• [Required work]: The answer should contain each record below, repeated exactly.

• [Exercise material]:
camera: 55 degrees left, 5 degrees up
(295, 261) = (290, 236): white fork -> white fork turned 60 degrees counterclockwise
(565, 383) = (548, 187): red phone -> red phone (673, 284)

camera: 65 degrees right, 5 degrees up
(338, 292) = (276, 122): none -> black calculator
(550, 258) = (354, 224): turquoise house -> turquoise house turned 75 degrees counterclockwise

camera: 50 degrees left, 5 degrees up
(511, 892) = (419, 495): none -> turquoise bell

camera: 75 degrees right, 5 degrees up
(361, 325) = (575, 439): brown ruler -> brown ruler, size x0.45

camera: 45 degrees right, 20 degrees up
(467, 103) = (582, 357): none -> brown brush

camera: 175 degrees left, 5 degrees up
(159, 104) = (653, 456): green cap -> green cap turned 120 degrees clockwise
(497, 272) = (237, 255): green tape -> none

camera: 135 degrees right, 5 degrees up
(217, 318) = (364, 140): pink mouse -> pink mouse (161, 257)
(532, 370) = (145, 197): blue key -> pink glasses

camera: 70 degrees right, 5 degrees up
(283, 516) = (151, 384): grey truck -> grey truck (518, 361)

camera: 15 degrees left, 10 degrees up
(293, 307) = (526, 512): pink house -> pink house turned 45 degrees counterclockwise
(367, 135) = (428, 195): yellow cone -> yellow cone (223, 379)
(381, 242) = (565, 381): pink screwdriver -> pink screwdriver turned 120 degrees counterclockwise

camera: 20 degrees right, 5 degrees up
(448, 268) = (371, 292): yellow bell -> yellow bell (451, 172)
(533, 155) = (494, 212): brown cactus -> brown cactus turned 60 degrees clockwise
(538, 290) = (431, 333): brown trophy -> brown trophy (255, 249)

• [Answer space]:
camera: 55 degrees left, 5 degrees up
(295, 261) = (290, 236): white fork -> white fork turned 60 degrees counterclockwise
(565, 383) = (548, 187): red phone -> red phone (673, 284)

camera: 65 degrees right, 5 degrees up
(338, 292) = (276, 122): none -> black calculator
(550, 258) = (354, 224): turquoise house -> turquoise house turned 75 degrees counterclockwise

camera: 50 degrees left, 5 degrees up
(511, 892) = (419, 495): none -> turquoise bell

camera: 75 degrees right, 5 degrees up
(361, 325) = (575, 439): brown ruler -> brown ruler, size x0.45

camera: 45 degrees right, 20 degrees up
(467, 103) = (582, 357): none -> brown brush

camera: 175 degrees left, 5 degrees up
(159, 104) = (653, 456): green cap -> green cap turned 120 degrees clockwise
(497, 272) = (237, 255): green tape -> none

camera: 135 degrees right, 5 degrees up
(217, 318) = (364, 140): pink mouse -> pink mouse (161, 257)
(532, 370) = (145, 197): blue key -> pink glasses

camera: 70 degrees right, 5 degrees up
(283, 516) = (151, 384): grey truck -> grey truck (518, 361)

camera: 15 degrees left, 10 degrees up
(293, 307) = (526, 512): pink house -> pink house turned 45 degrees counterclockwise
(367, 135) = (428, 195): yellow cone -> yellow cone (223, 379)
(381, 242) = (565, 381): pink screwdriver -> pink screwdriver turned 120 degrees counterclockwise

camera: 20 degrees right, 5 degrees up
(448, 268) = (371, 292): yellow bell -> yellow bell (451, 172)
(533, 155) = (494, 212): brown cactus -> brown cactus turned 60 degrees clockwise
(538, 290) = (431, 333): brown trophy -> brown trophy (255, 249)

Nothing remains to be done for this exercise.